Assigned task:
For the records below, output word for word the lines from the one with "Trace the roads" up to and including the one with "This is a 0.4 m/px". No pictures.

Provided data:
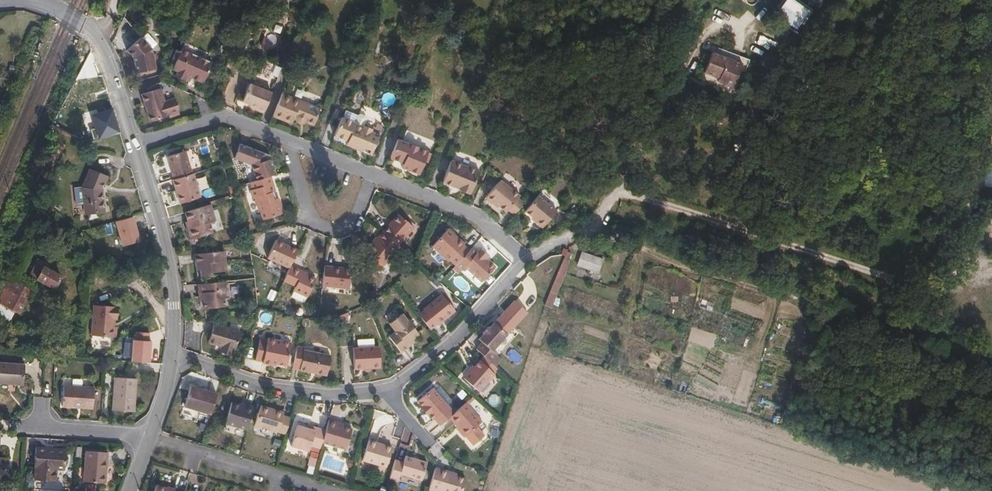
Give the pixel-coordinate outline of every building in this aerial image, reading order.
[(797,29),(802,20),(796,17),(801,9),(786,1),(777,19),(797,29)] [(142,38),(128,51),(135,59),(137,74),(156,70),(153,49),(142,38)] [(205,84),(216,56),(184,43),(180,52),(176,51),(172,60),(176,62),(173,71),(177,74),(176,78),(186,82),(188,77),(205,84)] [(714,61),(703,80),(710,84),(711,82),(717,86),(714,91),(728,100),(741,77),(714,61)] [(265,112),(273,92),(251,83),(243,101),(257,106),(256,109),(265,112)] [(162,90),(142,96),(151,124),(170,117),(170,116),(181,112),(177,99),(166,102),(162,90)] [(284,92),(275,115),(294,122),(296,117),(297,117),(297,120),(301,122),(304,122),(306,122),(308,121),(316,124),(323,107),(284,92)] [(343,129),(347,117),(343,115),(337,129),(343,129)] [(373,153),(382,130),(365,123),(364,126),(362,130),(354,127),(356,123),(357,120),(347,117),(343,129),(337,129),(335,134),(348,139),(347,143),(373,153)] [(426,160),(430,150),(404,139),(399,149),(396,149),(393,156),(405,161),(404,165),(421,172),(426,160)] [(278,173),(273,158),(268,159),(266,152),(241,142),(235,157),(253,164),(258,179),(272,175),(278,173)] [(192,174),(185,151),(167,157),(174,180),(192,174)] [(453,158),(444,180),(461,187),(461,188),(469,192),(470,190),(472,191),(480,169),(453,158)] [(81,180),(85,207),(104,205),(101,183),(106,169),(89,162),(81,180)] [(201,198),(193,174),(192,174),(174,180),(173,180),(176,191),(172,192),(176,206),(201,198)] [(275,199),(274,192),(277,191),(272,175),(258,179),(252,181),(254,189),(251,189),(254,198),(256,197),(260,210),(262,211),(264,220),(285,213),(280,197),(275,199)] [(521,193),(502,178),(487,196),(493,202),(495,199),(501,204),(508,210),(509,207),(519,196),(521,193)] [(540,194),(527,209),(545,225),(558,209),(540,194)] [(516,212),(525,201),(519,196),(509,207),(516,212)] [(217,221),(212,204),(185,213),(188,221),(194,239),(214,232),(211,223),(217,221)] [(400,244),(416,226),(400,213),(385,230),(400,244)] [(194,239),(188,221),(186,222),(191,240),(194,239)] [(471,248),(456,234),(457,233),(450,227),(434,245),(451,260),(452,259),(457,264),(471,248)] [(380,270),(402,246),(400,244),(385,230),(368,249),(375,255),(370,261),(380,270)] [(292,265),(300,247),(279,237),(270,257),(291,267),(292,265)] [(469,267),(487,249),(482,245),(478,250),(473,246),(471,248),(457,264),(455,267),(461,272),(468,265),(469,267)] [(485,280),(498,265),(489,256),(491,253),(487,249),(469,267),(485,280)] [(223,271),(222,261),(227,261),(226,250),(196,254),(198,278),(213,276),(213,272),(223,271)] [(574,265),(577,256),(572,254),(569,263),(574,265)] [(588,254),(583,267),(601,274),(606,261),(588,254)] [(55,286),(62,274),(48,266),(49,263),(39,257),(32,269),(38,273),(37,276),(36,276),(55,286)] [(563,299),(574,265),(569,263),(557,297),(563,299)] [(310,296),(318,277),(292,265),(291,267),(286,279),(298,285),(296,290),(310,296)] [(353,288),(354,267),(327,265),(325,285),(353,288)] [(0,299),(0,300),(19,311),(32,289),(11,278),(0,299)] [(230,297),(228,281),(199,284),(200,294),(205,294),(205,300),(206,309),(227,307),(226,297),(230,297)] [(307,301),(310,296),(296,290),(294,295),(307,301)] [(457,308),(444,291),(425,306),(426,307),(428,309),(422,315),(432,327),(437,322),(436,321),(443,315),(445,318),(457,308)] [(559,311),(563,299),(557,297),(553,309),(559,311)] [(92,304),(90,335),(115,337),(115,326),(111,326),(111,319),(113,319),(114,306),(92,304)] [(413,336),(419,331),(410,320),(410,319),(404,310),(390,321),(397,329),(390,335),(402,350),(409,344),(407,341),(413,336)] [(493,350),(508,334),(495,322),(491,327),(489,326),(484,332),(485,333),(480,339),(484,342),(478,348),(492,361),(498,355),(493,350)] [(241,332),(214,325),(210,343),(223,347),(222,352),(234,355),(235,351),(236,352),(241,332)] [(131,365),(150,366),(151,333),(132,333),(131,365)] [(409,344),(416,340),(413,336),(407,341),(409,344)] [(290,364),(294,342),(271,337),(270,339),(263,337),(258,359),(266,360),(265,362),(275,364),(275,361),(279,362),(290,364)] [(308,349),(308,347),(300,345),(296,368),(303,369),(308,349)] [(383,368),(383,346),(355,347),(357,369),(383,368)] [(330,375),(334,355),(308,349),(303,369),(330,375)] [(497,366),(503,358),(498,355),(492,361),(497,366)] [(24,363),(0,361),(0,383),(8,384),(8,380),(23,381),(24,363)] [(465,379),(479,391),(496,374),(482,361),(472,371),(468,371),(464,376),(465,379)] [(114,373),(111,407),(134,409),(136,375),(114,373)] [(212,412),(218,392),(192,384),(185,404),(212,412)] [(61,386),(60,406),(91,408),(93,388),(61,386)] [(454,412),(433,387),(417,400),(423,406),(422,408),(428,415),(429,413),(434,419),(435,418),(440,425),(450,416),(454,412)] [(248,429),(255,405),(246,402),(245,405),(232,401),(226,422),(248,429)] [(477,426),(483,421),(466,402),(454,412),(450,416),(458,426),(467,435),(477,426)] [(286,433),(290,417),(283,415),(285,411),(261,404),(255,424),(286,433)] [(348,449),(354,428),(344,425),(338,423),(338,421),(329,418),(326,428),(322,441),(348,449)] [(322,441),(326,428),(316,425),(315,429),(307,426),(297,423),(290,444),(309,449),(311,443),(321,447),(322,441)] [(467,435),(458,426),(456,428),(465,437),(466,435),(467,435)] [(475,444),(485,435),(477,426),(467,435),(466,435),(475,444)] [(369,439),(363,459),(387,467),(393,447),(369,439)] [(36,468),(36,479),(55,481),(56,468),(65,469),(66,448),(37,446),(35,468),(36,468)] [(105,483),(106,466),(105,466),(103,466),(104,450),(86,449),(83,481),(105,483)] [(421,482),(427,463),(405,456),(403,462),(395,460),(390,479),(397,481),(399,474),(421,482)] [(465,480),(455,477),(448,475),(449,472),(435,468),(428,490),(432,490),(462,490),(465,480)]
...
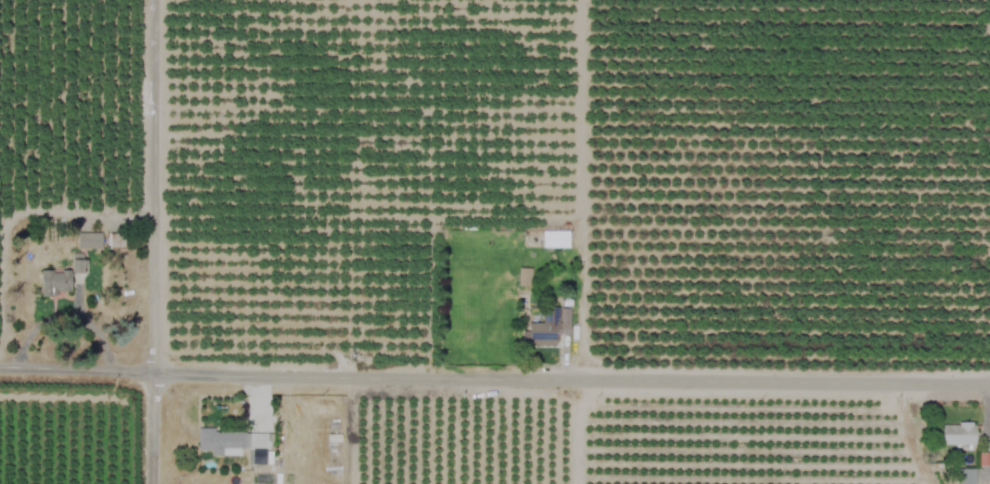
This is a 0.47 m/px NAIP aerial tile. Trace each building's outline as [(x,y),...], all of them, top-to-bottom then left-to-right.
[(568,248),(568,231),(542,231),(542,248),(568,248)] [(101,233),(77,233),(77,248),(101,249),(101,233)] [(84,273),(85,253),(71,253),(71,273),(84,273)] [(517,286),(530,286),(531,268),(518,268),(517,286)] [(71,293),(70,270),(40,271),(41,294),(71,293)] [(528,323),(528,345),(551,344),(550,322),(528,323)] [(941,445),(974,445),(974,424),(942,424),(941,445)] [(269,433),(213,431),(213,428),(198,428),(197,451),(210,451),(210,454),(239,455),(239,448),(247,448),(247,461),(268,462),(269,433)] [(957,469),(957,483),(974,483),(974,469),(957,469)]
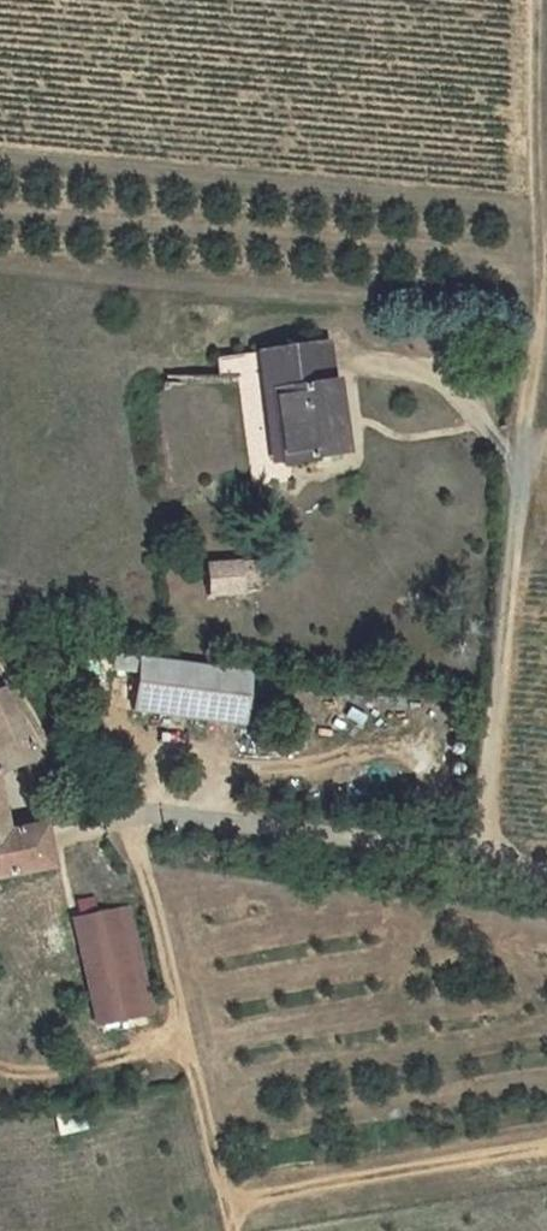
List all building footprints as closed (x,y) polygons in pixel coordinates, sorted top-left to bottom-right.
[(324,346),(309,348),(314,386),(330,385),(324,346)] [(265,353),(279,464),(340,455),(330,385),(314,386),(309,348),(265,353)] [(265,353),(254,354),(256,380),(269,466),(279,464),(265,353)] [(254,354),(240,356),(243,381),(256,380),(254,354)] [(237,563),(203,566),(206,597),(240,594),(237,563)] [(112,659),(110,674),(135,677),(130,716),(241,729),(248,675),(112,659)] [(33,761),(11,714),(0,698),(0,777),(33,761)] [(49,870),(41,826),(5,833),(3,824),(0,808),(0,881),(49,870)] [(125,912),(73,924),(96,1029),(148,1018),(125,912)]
--
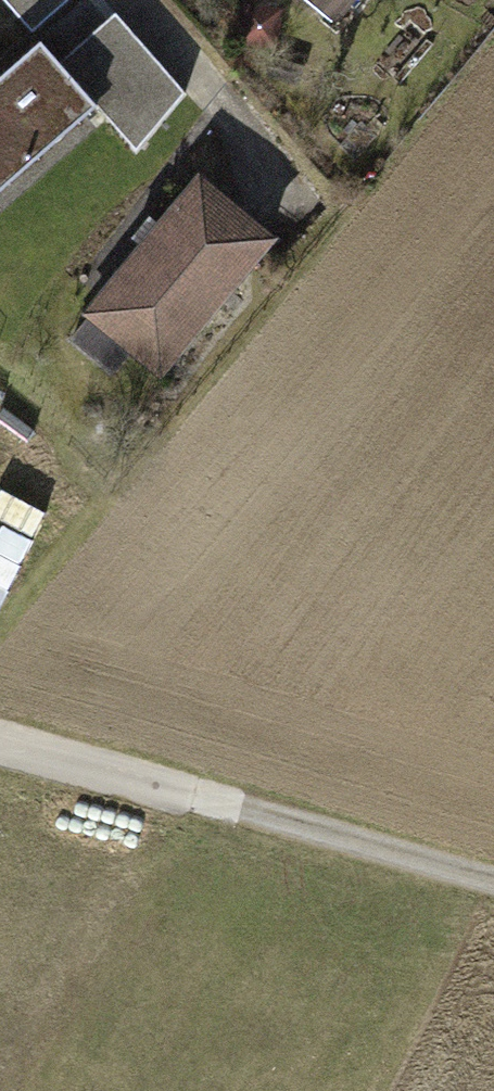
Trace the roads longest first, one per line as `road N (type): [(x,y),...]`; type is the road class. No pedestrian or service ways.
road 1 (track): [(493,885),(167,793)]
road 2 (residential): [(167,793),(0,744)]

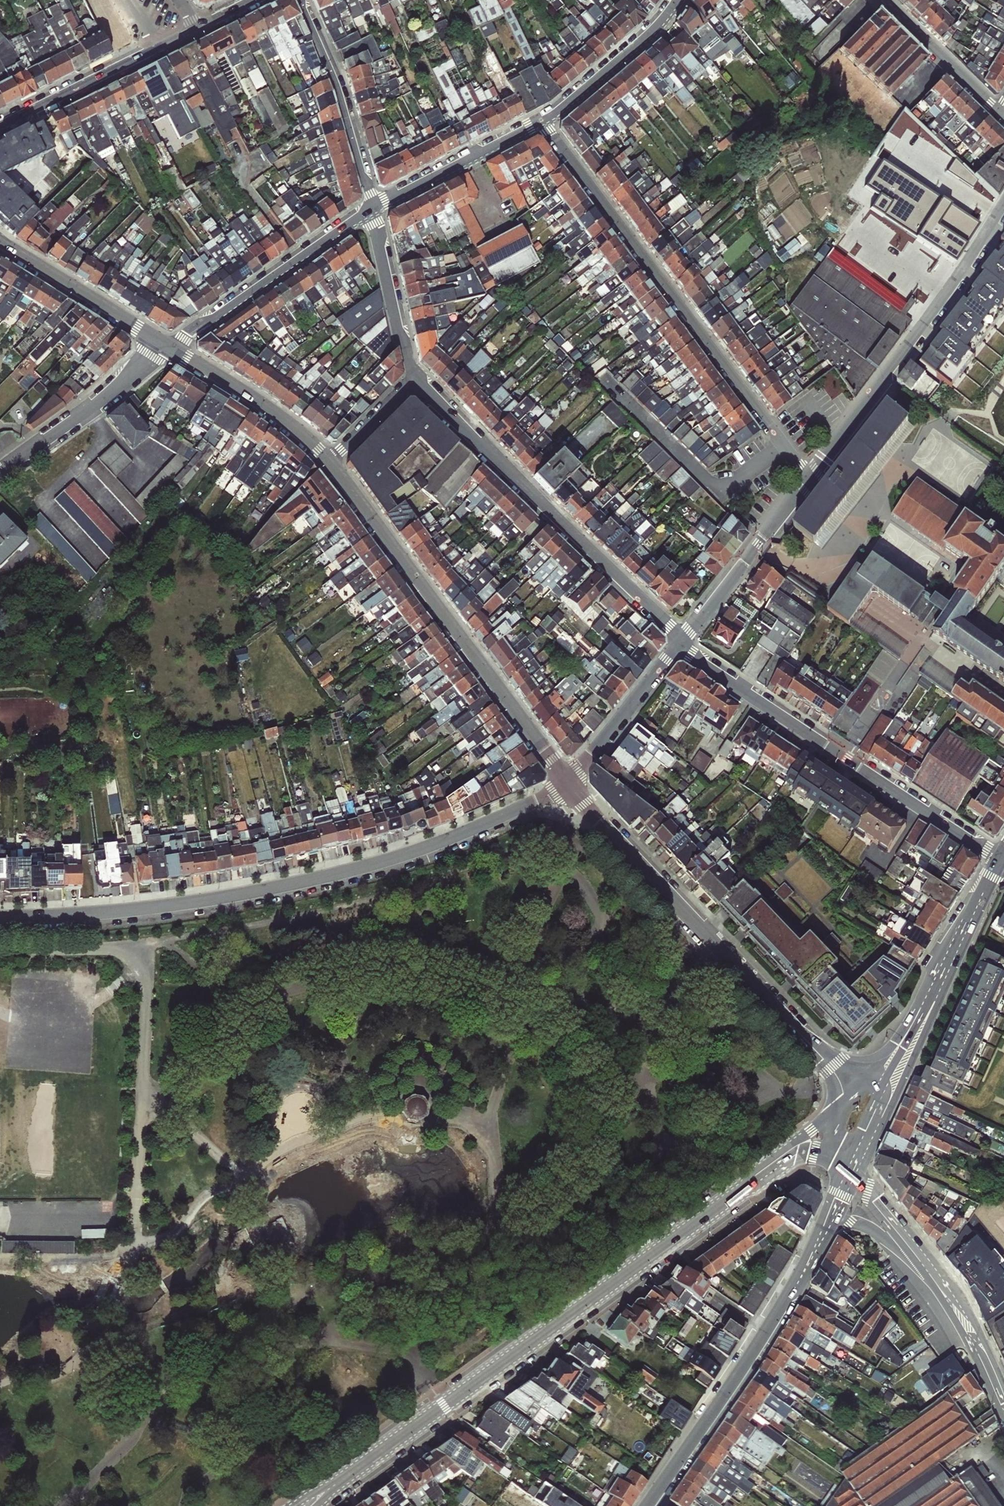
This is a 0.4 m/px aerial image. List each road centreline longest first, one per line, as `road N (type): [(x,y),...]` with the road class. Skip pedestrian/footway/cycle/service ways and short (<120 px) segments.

Exercise response:
Trace the roads longest first, one per line as `road N (type): [(x,y),...]`; type is the road class. No pedestrian or service ways.
road 1 (track): [(493,885),(167,793)]
road 2 (residential): [(167,793),(0,744)]

This is a 0.4 m/px aerial image. List each road centreline longest first, one per line, as `road N (type): [(x,y),...]` with the road class. Skip pedestrian/footway/cycle/service ways and short (<120 px) segments.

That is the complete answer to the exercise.